REQUIRED ACTION: Transcribe the listing precisely, entry by entry.

-- SOURCE RECORDS follows --

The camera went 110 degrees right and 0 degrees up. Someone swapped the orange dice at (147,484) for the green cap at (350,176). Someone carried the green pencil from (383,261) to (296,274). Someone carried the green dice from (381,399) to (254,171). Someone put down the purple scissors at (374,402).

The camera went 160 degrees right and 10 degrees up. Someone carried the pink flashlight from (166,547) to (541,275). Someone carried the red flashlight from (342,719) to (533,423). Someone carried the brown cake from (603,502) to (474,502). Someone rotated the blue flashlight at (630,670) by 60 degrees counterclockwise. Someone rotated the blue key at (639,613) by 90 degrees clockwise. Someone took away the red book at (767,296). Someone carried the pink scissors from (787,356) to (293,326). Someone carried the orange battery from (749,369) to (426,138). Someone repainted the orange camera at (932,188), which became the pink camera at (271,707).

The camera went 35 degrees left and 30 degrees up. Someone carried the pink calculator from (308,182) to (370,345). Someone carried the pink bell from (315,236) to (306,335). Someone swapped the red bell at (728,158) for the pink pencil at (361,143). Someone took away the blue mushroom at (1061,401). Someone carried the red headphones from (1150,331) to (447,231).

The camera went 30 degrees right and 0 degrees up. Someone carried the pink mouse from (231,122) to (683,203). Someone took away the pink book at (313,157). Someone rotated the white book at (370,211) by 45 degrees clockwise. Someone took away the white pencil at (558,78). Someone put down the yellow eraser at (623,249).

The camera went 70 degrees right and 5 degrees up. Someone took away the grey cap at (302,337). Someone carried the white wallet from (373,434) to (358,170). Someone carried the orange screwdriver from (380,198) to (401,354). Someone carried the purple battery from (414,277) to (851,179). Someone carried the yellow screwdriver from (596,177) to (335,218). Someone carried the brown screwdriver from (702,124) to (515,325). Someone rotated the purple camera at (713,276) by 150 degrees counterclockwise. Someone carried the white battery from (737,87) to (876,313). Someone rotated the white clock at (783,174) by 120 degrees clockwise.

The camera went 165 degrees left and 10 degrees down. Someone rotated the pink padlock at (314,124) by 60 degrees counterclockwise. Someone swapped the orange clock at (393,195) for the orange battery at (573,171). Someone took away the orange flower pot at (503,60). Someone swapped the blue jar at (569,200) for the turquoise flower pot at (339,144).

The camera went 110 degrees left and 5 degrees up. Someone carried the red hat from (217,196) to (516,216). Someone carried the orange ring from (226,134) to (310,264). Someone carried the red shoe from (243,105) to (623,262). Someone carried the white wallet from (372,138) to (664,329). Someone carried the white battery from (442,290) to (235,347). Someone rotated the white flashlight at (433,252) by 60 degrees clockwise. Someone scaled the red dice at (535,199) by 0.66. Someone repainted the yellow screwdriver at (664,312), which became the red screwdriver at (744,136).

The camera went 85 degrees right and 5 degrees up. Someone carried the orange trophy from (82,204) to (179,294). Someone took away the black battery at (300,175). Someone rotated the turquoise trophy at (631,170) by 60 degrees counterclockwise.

-- SOURCE RECORDS concluded --

OUTPUT OF THE TASK:
The camera went 110 degrees right and 0 degrees up. Someone swapped the orange dice at (147,484) for the green cap at (350,176). Someone carried the green pencil from (383,261) to (296,274). Someone carried the green dice from (381,399) to (254,171). Someone put down the purple scissors at (374,402).

The camera went 160 degrees right and 10 degrees up. Someone carried the pink flashlight from (166,547) to (541,275). Someone carried the red flashlight from (342,719) to (533,423). Someone carried the brown cake from (603,502) to (474,502). Someone rotated the blue flashlight at (630,670) by 60 degrees counterclockwise. Someone rotated the blue key at (639,613) by 90 degrees clockwise. Someone took away the red book at (767,296). Someone carried the pink scissors from (787,356) to (293,326). Someone carried the orange battery from (749,369) to (426,138). Someone repainted the orange camera at (932,188), which became the pink camera at (271,707).

The camera went 35 degrees left and 30 degrees up. Someone carried the pink calculator from (308,182) to (370,345). Someone carried the pink bell from (315,236) to (306,335). Someone swapped the red bell at (728,158) for the pink pencil at (361,143). Someone took away the blue mushroom at (1061,401). Someone carried the red headphones from (1150,331) to (447,231).

The camera went 30 degrees right and 0 degrees up. Someone carried the pink mouse from (231,122) to (683,203). Someone took away the pink book at (313,157). Someone rotated the white book at (370,211) by 45 degrees clockwise. Someone took away the white pencil at (558,78). Someone put down the yellow eraser at (623,249).

The camera went 70 degrees right and 5 degrees up. Someone took away the grey cap at (302,337). Someone carried the white wallet from (373,434) to (358,170). Someone carried the orange screwdriver from (380,198) to (401,354). Someone carried the purple battery from (414,277) to (851,179). Someone carried the yellow screwdriver from (596,177) to (335,218). Someone carried the brown screwdriver from (702,124) to (515,325). Someone rotated the purple camera at (713,276) by 150 degrees counterclockwise. Someone carried the white battery from (737,87) to (876,313). Someone rotated the white clock at (783,174) by 120 degrees clockwise.

The camera went 165 degrees left and 10 degrees down. Someone rotated the pink padlock at (314,124) by 60 degrees counterclockwise. Someone swapped the orange clock at (393,195) for the orange battery at (573,171). Someone took away the orange flower pot at (503,60). Someone swapped the blue jar at (569,200) for the turquoise flower pot at (339,144).

The camera went 110 degrees left and 5 degrees up. Someone carried the red hat from (217,196) to (516,216). Someone carried the orange ring from (226,134) to (310,264). Someone carried the red shoe from (243,105) to (623,262). Someone carried the white wallet from (372,138) to (664,329). Someone carried the white battery from (442,290) to (235,347). Someone rotated the white flashlight at (433,252) by 60 degrees clockwise. Someone scaled the red dice at (535,199) by 0.66. Someone repainted the yellow screwdriver at (664,312), which became the red screwdriver at (744,136).

The camera went 85 degrees right and 5 degrees up. Someone carried the orange trophy from (82,204) to (179,294). Someone took away the black battery at (300,175). Someone rotated the turquoise trophy at (631,170) by 60 degrees counterclockwise.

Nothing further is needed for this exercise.